--- COLLECTED DATA Enclosed Below ---

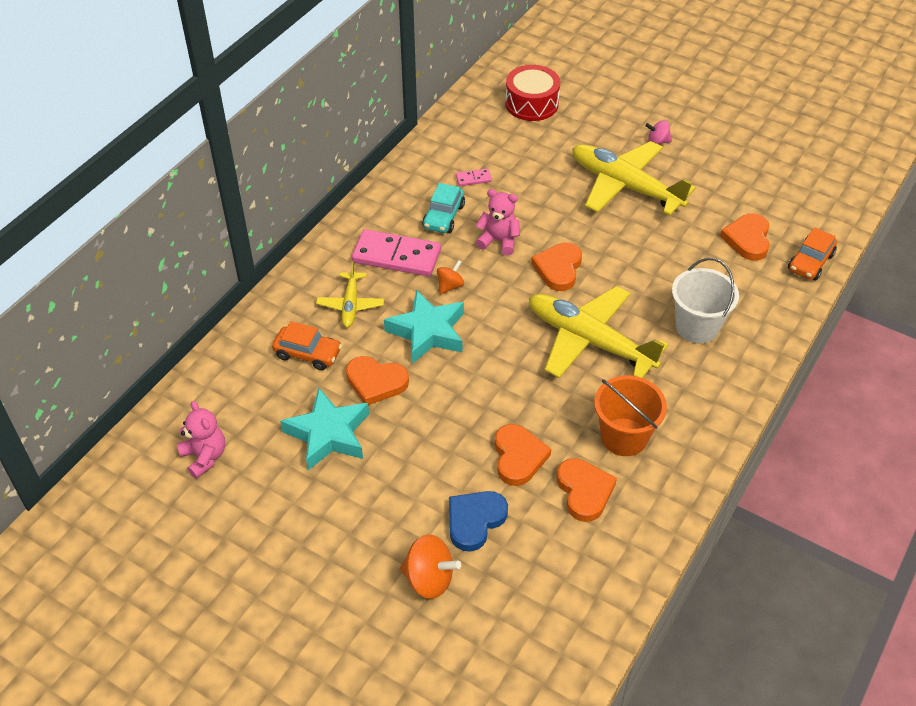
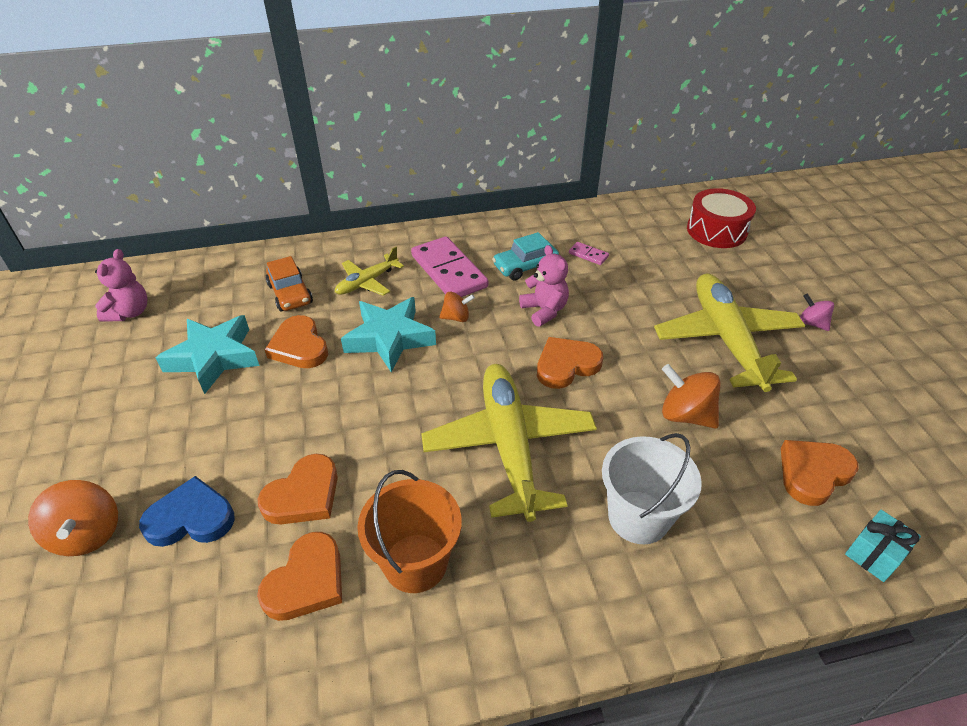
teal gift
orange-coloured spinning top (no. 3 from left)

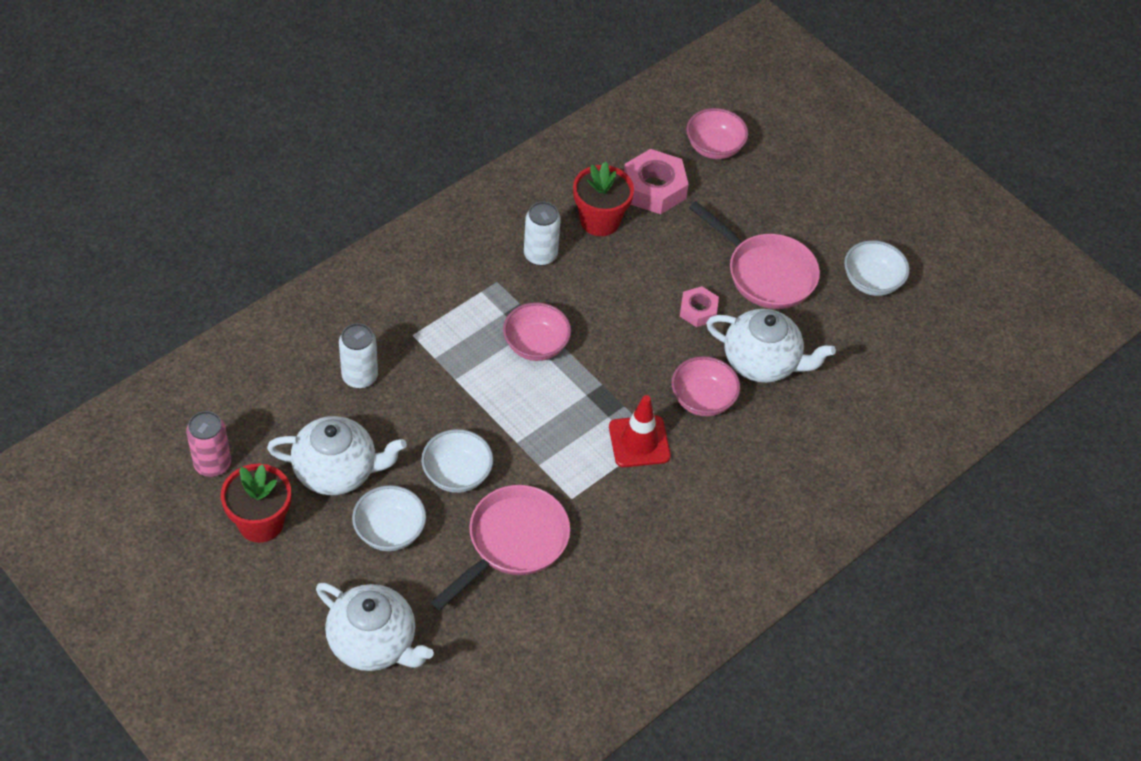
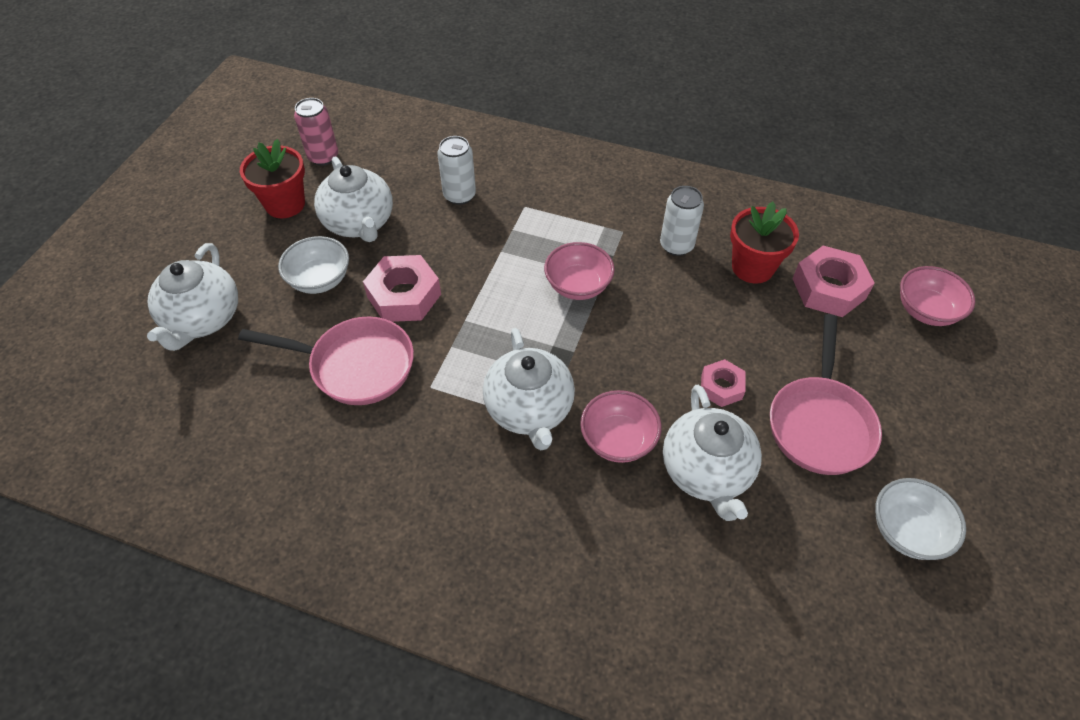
snow-white teapot (no. 3 from left)
rose-pink nut (no. 1 from left)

--- End of Enclosed COLLECTED DATA ---

EXERCISE REQUIREMENTS »
Restate the data above word for word, so that the only difference is the missing pictures.

RESPONSE TO THIS EXERCISE »
teal gift
orange-coloured spinning top (no. 3 from left)

snow-white teapot (no. 3 from left)
rose-pink nut (no. 1 from left)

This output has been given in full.